▸ Listed records:
Start of Block

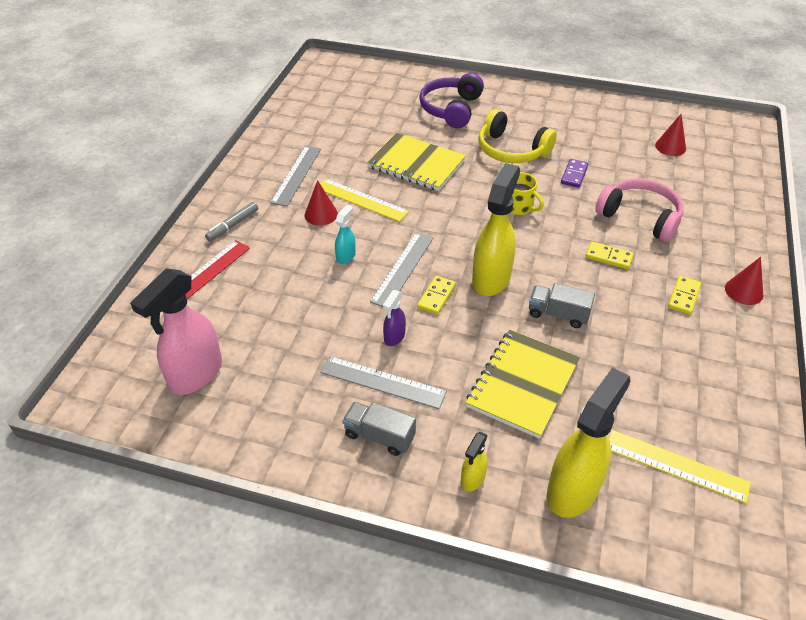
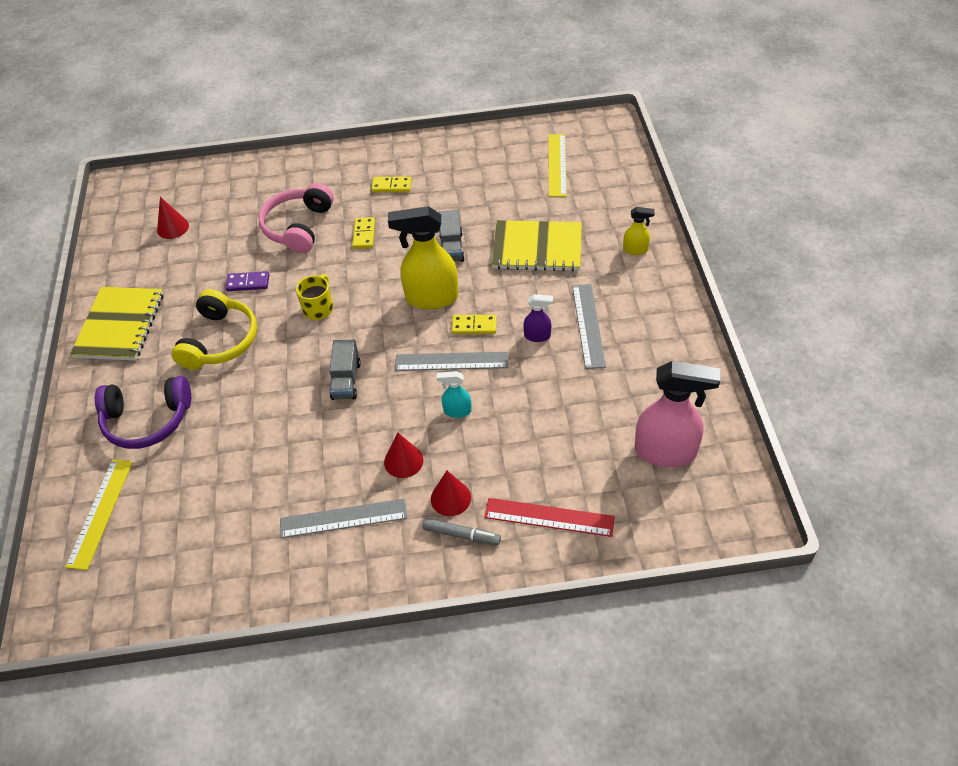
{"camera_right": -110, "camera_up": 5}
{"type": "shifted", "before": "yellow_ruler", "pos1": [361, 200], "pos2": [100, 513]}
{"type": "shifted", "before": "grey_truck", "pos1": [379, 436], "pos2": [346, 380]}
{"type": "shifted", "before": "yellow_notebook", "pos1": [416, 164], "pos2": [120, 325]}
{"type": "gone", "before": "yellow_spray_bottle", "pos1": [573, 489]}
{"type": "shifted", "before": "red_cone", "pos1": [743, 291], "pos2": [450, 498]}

End of Block

▸ Task requirements:
Search the preceding listing for "type" and extract every line where it is found.

▸ Answer section:
{"type": "shifted", "before": "yellow_ruler", "pos1": [361, 200], "pos2": [100, 513]}
{"type": "shifted", "before": "grey_truck", "pos1": [379, 436], "pos2": [346, 380]}
{"type": "shifted", "before": "yellow_notebook", "pos1": [416, 164], "pos2": [120, 325]}
{"type": "gone", "before": "yellow_spray_bottle", "pos1": [573, 489]}
{"type": "shifted", "before": "red_cone", "pos1": [743, 291], "pos2": [450, 498]}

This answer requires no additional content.